- _DIRECTIONS FOR THIS TASK_
Your answer should be the full set of records, printed exactly as they stand.

Saved data entries
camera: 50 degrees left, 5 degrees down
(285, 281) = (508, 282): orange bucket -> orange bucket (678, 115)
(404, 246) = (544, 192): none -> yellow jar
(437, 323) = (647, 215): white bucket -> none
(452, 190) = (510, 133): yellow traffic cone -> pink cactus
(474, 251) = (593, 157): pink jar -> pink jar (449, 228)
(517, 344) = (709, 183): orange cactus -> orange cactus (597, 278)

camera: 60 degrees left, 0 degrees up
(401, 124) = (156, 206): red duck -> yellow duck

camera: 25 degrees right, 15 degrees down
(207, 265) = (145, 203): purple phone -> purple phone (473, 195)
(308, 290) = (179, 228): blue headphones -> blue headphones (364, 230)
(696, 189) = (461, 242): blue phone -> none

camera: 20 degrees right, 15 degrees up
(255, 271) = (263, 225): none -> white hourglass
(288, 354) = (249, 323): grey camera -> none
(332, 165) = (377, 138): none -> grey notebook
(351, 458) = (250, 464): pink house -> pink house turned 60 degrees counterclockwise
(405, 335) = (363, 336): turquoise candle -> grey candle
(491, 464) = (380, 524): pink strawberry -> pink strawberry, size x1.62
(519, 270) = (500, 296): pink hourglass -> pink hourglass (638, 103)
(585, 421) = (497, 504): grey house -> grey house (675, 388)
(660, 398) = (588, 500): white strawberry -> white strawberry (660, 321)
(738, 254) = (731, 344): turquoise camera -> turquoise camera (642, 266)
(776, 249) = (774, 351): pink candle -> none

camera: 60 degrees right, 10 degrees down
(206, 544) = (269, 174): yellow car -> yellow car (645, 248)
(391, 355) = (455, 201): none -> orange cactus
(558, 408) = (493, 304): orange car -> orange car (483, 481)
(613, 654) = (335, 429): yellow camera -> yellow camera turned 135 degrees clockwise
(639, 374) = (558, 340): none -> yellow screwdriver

- _SOLUTION TO THE PROBLEM_
camera: 50 degrees left, 5 degrees down
(285, 281) = (508, 282): orange bucket -> orange bucket (678, 115)
(404, 246) = (544, 192): none -> yellow jar
(437, 323) = (647, 215): white bucket -> none
(452, 190) = (510, 133): yellow traffic cone -> pink cactus
(474, 251) = (593, 157): pink jar -> pink jar (449, 228)
(517, 344) = (709, 183): orange cactus -> orange cactus (597, 278)

camera: 60 degrees left, 0 degrees up
(401, 124) = (156, 206): red duck -> yellow duck

camera: 25 degrees right, 15 degrees down
(207, 265) = (145, 203): purple phone -> purple phone (473, 195)
(308, 290) = (179, 228): blue headphones -> blue headphones (364, 230)
(696, 189) = (461, 242): blue phone -> none

camera: 20 degrees right, 15 degrees up
(255, 271) = (263, 225): none -> white hourglass
(288, 354) = (249, 323): grey camera -> none
(332, 165) = (377, 138): none -> grey notebook
(351, 458) = (250, 464): pink house -> pink house turned 60 degrees counterclockwise
(405, 335) = (363, 336): turquoise candle -> grey candle
(491, 464) = (380, 524): pink strawberry -> pink strawberry, size x1.62
(519, 270) = (500, 296): pink hourglass -> pink hourglass (638, 103)
(585, 421) = (497, 504): grey house -> grey house (675, 388)
(660, 398) = (588, 500): white strawberry -> white strawberry (660, 321)
(738, 254) = (731, 344): turquoise camera -> turquoise camera (642, 266)
(776, 249) = (774, 351): pink candle -> none

camera: 60 degrees right, 10 degrees down
(206, 544) = (269, 174): yellow car -> yellow car (645, 248)
(391, 355) = (455, 201): none -> orange cactus
(558, 408) = (493, 304): orange car -> orange car (483, 481)
(613, 654) = (335, 429): yellow camera -> yellow camera turned 135 degrees clockwise
(639, 374) = (558, 340): none -> yellow screwdriver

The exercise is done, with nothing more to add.